- **Problem details**
Lines before the one holding "(536, 196) = (496, 146): white" are not wanted. Please copy that line and everything after it to the end of the records, exactly, skipping pictures.

- **The input**
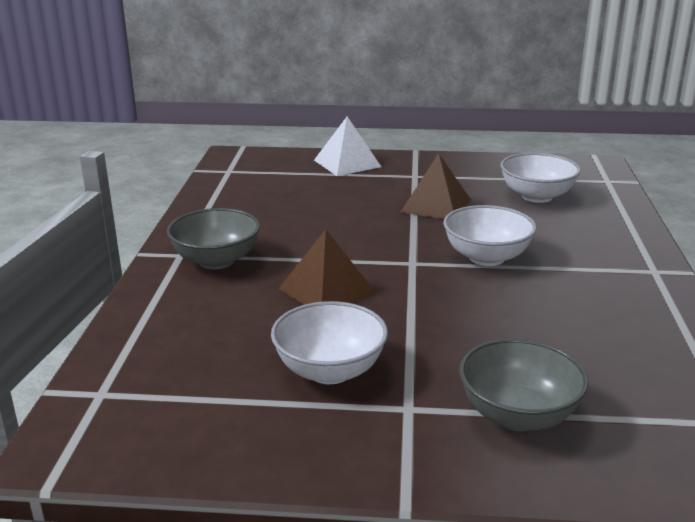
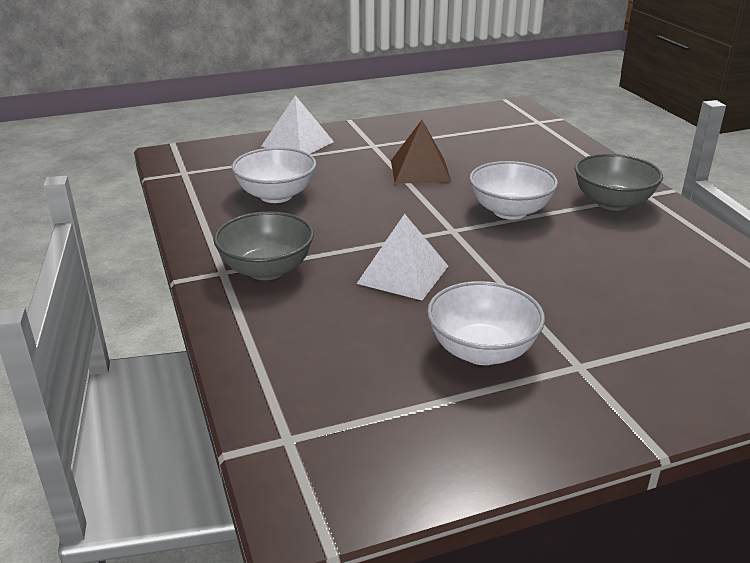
camera: 25 degrees left, 5 degrees up
(326, 290) = (403, 274): brown pyramid -> white pyramid
(518, 415) = (667, 346): grey bowl -> grey bowl (612, 203)
(536, 196) = (496, 146): white bowl -> white bowl (276, 195)

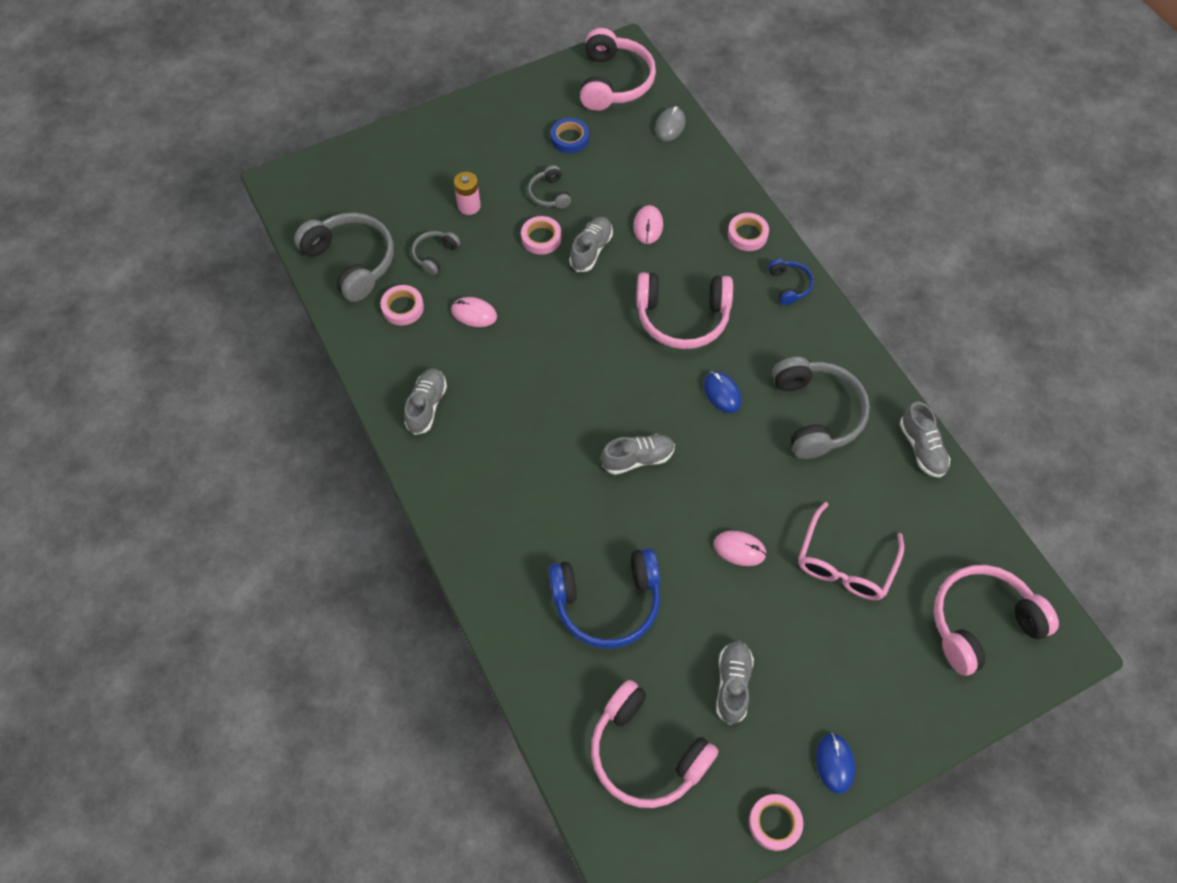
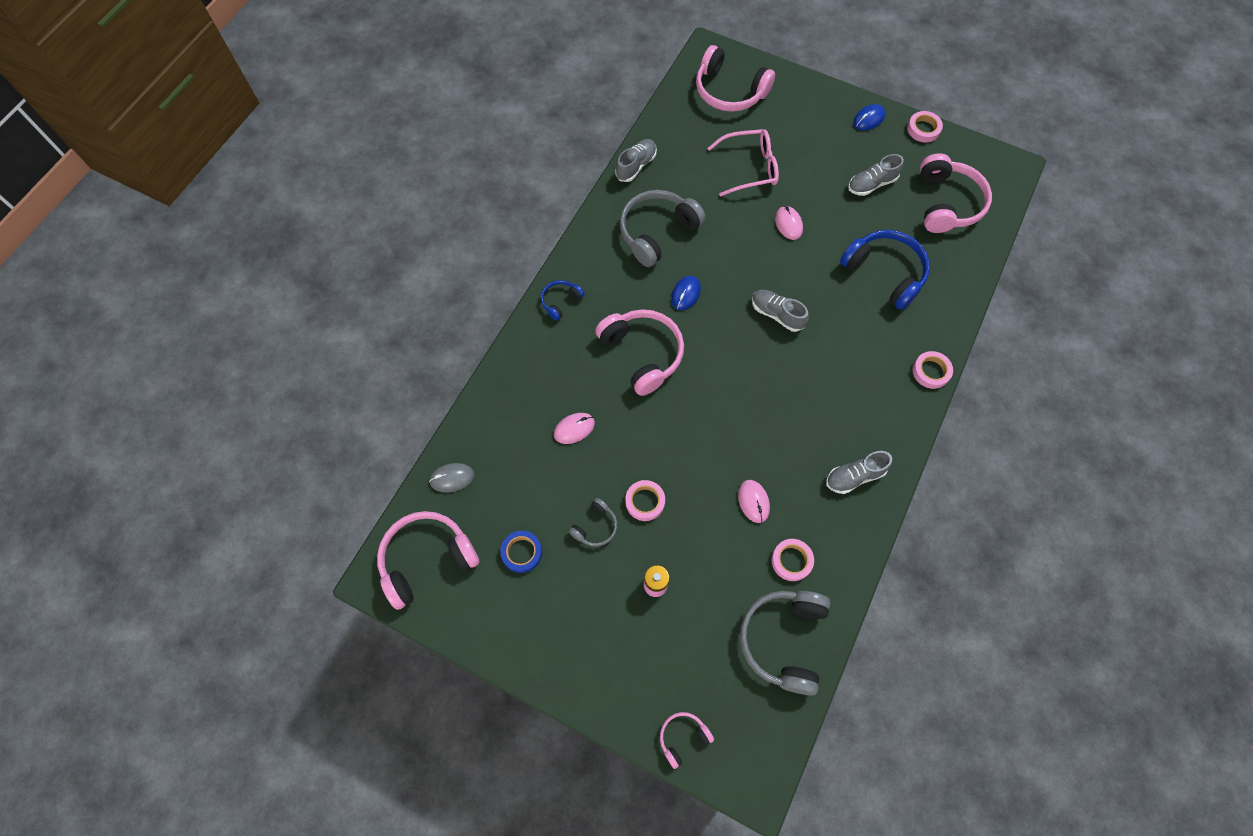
camera: 125 degrees left, 5 degrees up
(350, 160) = (683, 737): none -> pink headphones
(435, 255) = (724, 575): grey headphones -> none
(591, 250) = (628, 455): grey shoe -> none
(747, 234) = (532, 354): pink tape -> pink tape (931, 371)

- **Answer section**
(536, 196) = (496, 146): white bowl -> white bowl (276, 195)

camera: 125 degrees left, 5 degrees up
(350, 160) = (683, 737): none -> pink headphones
(435, 255) = (724, 575): grey headphones -> none
(591, 250) = (628, 455): grey shoe -> none
(747, 234) = (532, 354): pink tape -> pink tape (931, 371)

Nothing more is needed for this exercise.